--- Problem ---
In your reply, write out the records exactly, each line intact.

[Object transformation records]
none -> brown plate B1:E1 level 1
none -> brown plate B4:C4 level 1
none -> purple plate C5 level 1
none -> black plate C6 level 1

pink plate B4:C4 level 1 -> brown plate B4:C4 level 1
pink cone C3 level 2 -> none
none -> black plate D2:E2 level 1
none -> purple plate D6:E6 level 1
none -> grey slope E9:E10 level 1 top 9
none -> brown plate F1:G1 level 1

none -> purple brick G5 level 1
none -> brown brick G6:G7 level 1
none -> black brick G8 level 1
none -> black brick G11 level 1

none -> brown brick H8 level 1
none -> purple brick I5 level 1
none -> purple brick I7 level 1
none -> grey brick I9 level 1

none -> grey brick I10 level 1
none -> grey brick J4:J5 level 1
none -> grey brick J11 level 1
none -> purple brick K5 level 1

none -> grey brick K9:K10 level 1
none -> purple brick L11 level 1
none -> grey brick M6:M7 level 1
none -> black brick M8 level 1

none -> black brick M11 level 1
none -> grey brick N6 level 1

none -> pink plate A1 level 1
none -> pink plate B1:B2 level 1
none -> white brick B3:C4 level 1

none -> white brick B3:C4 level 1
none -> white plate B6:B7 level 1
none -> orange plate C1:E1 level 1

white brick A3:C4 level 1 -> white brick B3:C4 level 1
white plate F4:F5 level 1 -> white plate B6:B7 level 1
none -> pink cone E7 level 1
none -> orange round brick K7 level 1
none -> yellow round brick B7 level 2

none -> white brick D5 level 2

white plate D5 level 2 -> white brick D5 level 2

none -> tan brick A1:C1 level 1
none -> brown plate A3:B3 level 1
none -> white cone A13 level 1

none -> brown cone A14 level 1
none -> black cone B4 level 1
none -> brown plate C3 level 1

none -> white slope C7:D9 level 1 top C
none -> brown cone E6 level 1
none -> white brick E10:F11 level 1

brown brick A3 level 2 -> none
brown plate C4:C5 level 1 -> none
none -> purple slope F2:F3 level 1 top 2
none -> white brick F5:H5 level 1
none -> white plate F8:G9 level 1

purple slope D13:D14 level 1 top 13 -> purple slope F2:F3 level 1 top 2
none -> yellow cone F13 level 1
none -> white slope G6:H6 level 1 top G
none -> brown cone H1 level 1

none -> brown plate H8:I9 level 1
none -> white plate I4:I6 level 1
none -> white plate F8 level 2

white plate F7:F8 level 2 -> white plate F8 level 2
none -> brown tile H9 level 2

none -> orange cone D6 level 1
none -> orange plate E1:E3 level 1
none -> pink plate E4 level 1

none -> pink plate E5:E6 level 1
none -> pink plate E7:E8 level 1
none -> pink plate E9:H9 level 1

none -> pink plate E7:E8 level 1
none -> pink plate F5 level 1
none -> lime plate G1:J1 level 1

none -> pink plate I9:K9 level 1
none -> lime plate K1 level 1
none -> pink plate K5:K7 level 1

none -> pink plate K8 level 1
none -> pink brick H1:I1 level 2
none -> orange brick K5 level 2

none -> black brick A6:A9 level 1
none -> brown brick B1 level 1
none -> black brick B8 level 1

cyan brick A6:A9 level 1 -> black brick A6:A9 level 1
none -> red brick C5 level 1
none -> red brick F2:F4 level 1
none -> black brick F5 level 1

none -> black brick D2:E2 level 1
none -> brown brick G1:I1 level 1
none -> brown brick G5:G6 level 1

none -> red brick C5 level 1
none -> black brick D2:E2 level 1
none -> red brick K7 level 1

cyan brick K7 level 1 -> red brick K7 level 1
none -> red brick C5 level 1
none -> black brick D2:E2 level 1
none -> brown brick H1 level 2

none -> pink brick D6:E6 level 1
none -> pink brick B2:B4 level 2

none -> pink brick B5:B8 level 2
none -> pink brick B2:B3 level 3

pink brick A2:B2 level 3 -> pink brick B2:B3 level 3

--- Result ---
none -> brown plate B1:E1 level 1
none -> brown plate B4:C4 level 1
none -> purple plate C5 level 1
none -> black plate C6 level 1

pink plate B4:C4 level 1 -> brown plate B4:C4 level 1
pink cone C3 level 2 -> none
none -> black plate D2:E2 level 1
none -> purple plate D6:E6 level 1
none -> grey slope E9:E10 level 1 top 9
none -> brown plate F1:G1 level 1

none -> purple brick G5 level 1
none -> brown brick G6:G7 level 1
none -> black brick G8 level 1
none -> black brick G11 level 1

none -> brown brick H8 level 1
none -> purple brick I5 level 1
none -> purple brick I7 level 1
none -> grey brick I9 level 1

none -> grey brick I10 level 1
none -> grey brick J4:J5 level 1
none -> grey brick J11 level 1
none -> purple brick K5 level 1

none -> grey brick K9:K10 level 1
none -> purple brick L11 level 1
none -> grey brick M6:M7 level 1
none -> black brick M8 level 1

none -> black brick M11 level 1
none -> grey brick N6 level 1

none -> pink plate A1 level 1
none -> pink plate B1:B2 level 1
none -> white brick B3:C4 level 1

none -> white brick B3:C4 level 1
none -> white plate B6:B7 level 1
none -> orange plate C1:E1 level 1

white brick A3:C4 level 1 -> white brick B3:C4 level 1
white plate F4:F5 level 1 -> white plate B6:B7 level 1
none -> pink cone E7 level 1
none -> orange round brick K7 level 1
none -> yellow round brick B7 level 2

none -> white brick D5 level 2

white plate D5 level 2 -> white brick D5 level 2

none -> tan brick A1:C1 level 1
none -> brown plate A3:B3 level 1
none -> white cone A13 level 1

none -> brown cone A14 level 1
none -> black cone B4 level 1
none -> brown plate C3 level 1

none -> white slope C7:D9 level 1 top C
none -> brown cone E6 level 1
none -> white brick E10:F11 level 1

brown brick A3 level 2 -> none
brown plate C4:C5 level 1 -> none
none -> purple slope F2:F3 level 1 top 2
none -> white brick F5:H5 level 1
none -> white plate F8:G9 level 1

purple slope D13:D14 level 1 top 13 -> purple slope F2:F3 level 1 top 2
none -> yellow cone F13 level 1
none -> white slope G6:H6 level 1 top G
none -> brown cone H1 level 1

none -> brown plate H8:I9 level 1
none -> white plate I4:I6 level 1
none -> white plate F8 level 2

white plate F7:F8 level 2 -> white plate F8 level 2
none -> brown tile H9 level 2

none -> orange cone D6 level 1
none -> orange plate E1:E3 level 1
none -> pink plate E4 level 1

none -> pink plate E5:E6 level 1
none -> pink plate E7:E8 level 1
none -> pink plate E9:H9 level 1

none -> pink plate E7:E8 level 1
none -> pink plate F5 level 1
none -> lime plate G1:J1 level 1

none -> pink plate I9:K9 level 1
none -> lime plate K1 level 1
none -> pink plate K5:K7 level 1

none -> pink plate K8 level 1
none -> pink brick H1:I1 level 2
none -> orange brick K5 level 2

none -> black brick A6:A9 level 1
none -> brown brick B1 level 1
none -> black brick B8 level 1

cyan brick A6:A9 level 1 -> black brick A6:A9 level 1
none -> red brick C5 level 1
none -> red brick F2:F4 level 1
none -> black brick F5 level 1

none -> black brick D2:E2 level 1
none -> brown brick G1:I1 level 1
none -> brown brick G5:G6 level 1

none -> red brick C5 level 1
none -> black brick D2:E2 level 1
none -> red brick K7 level 1

cyan brick K7 level 1 -> red brick K7 level 1
none -> red brick C5 level 1
none -> black brick D2:E2 level 1
none -> brown brick H1 level 2

none -> pink brick D6:E6 level 1
none -> pink brick B2:B4 level 2

none -> pink brick B5:B8 level 2
none -> pink brick B2:B3 level 3

pink brick A2:B2 level 3 -> pink brick B2:B3 level 3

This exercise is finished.